▶ _WORK TO COMPLETE_: The full listing, minus its pictures, should be printed again exactly as it stands.

▶ _DATASET_:

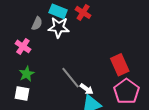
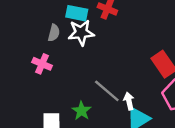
green star: (27, 74) -> (81, 111), moved
white arrow: (87, 89) -> (129, 101), turned -128

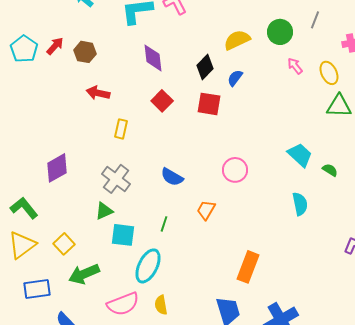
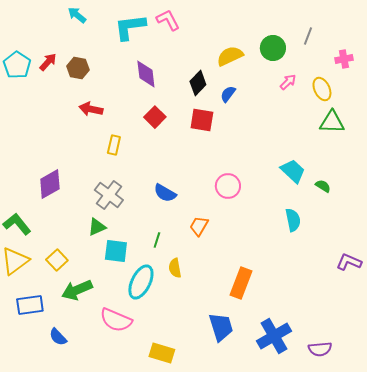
pink arrow: (295, 66) -> (288, 82), turned 84
pink semicircle: (123, 304) -> (116, 320), turned 44
yellow semicircle: (161, 305) -> (175, 268), moved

▶ _SOLUTION TO THE EXERCISE_:
green star: (27, 74) -> (81, 111), moved
white arrow: (87, 89) -> (129, 101), turned -128

pink arrow: (295, 66) -> (288, 82), turned 84
pink semicircle: (123, 304) -> (116, 320), turned 44
yellow semicircle: (161, 305) -> (175, 268), moved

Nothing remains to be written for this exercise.